= Edited layout image data =
======

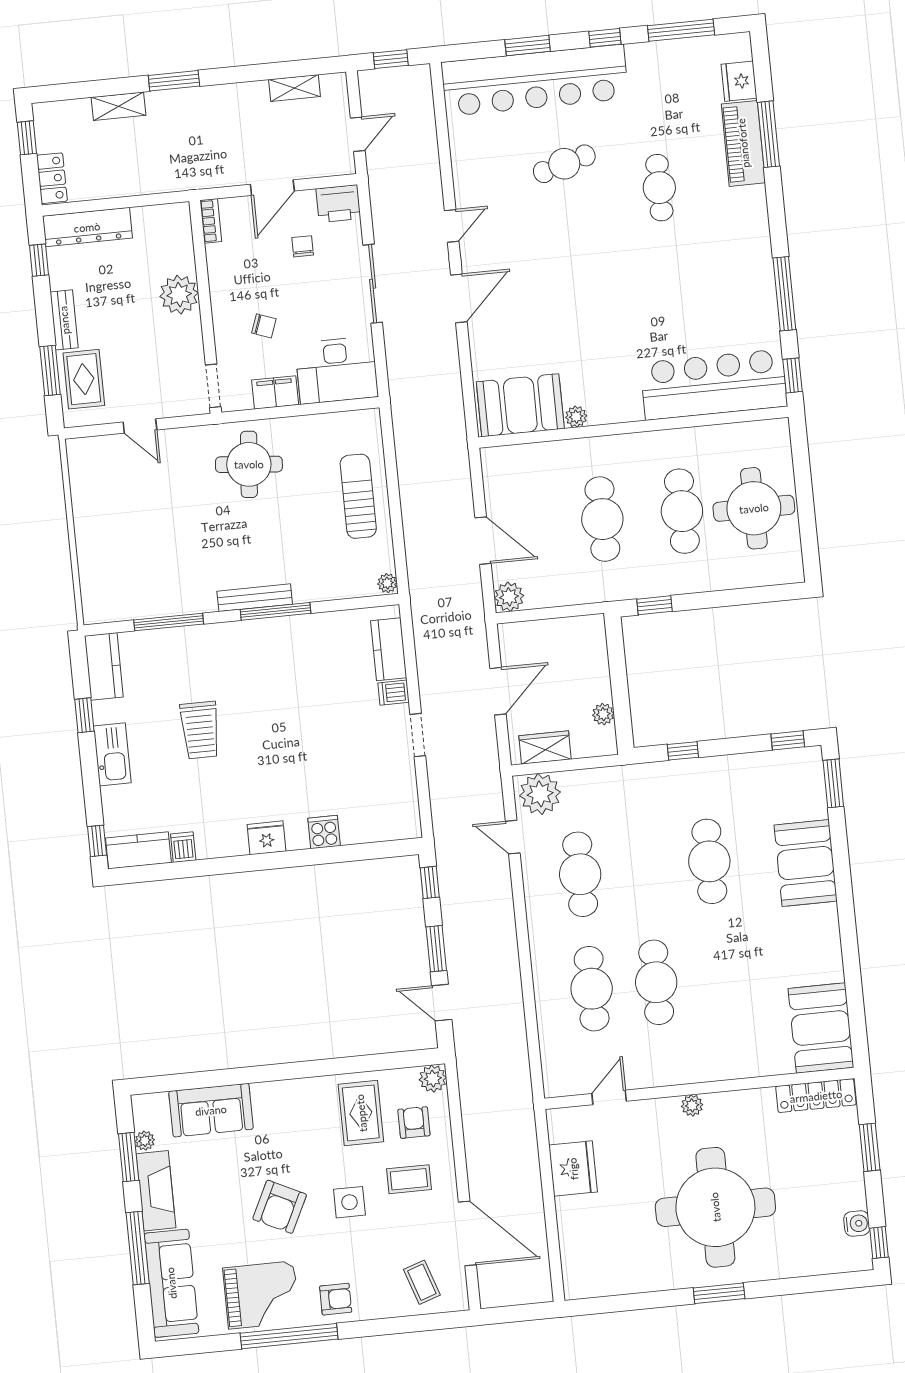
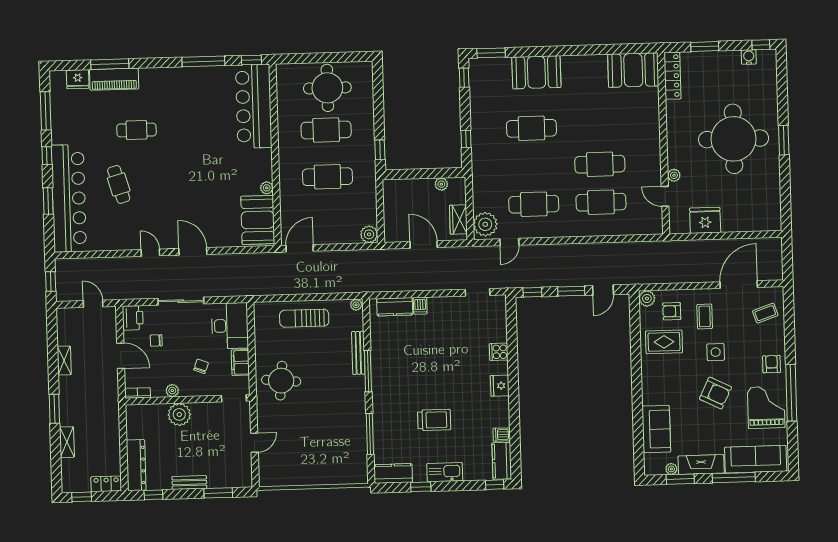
shelving: (294, 88) -> (64, 360), moved
plant: (219, 280) -> (172, 391), added
rug: (84, 379) -> (225, 474), removed
door: (483, 541) -> (300, 248), moved
bench: (255, 598) -> (358, 353), moved
doorway: (418, 735) -> (477, 292), moved
plant: (692, 1105) -> (674, 175), moved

======

= The problem =
Return every line above exactly, omitting images.

= Output =
shelving: (294, 88) -> (64, 360), moved
plant: (219, 280) -> (172, 391), added
rug: (84, 379) -> (225, 474), removed
door: (483, 541) -> (300, 248), moved
bench: (255, 598) -> (358, 353), moved
doorway: (418, 735) -> (477, 292), moved
plant: (692, 1105) -> (674, 175), moved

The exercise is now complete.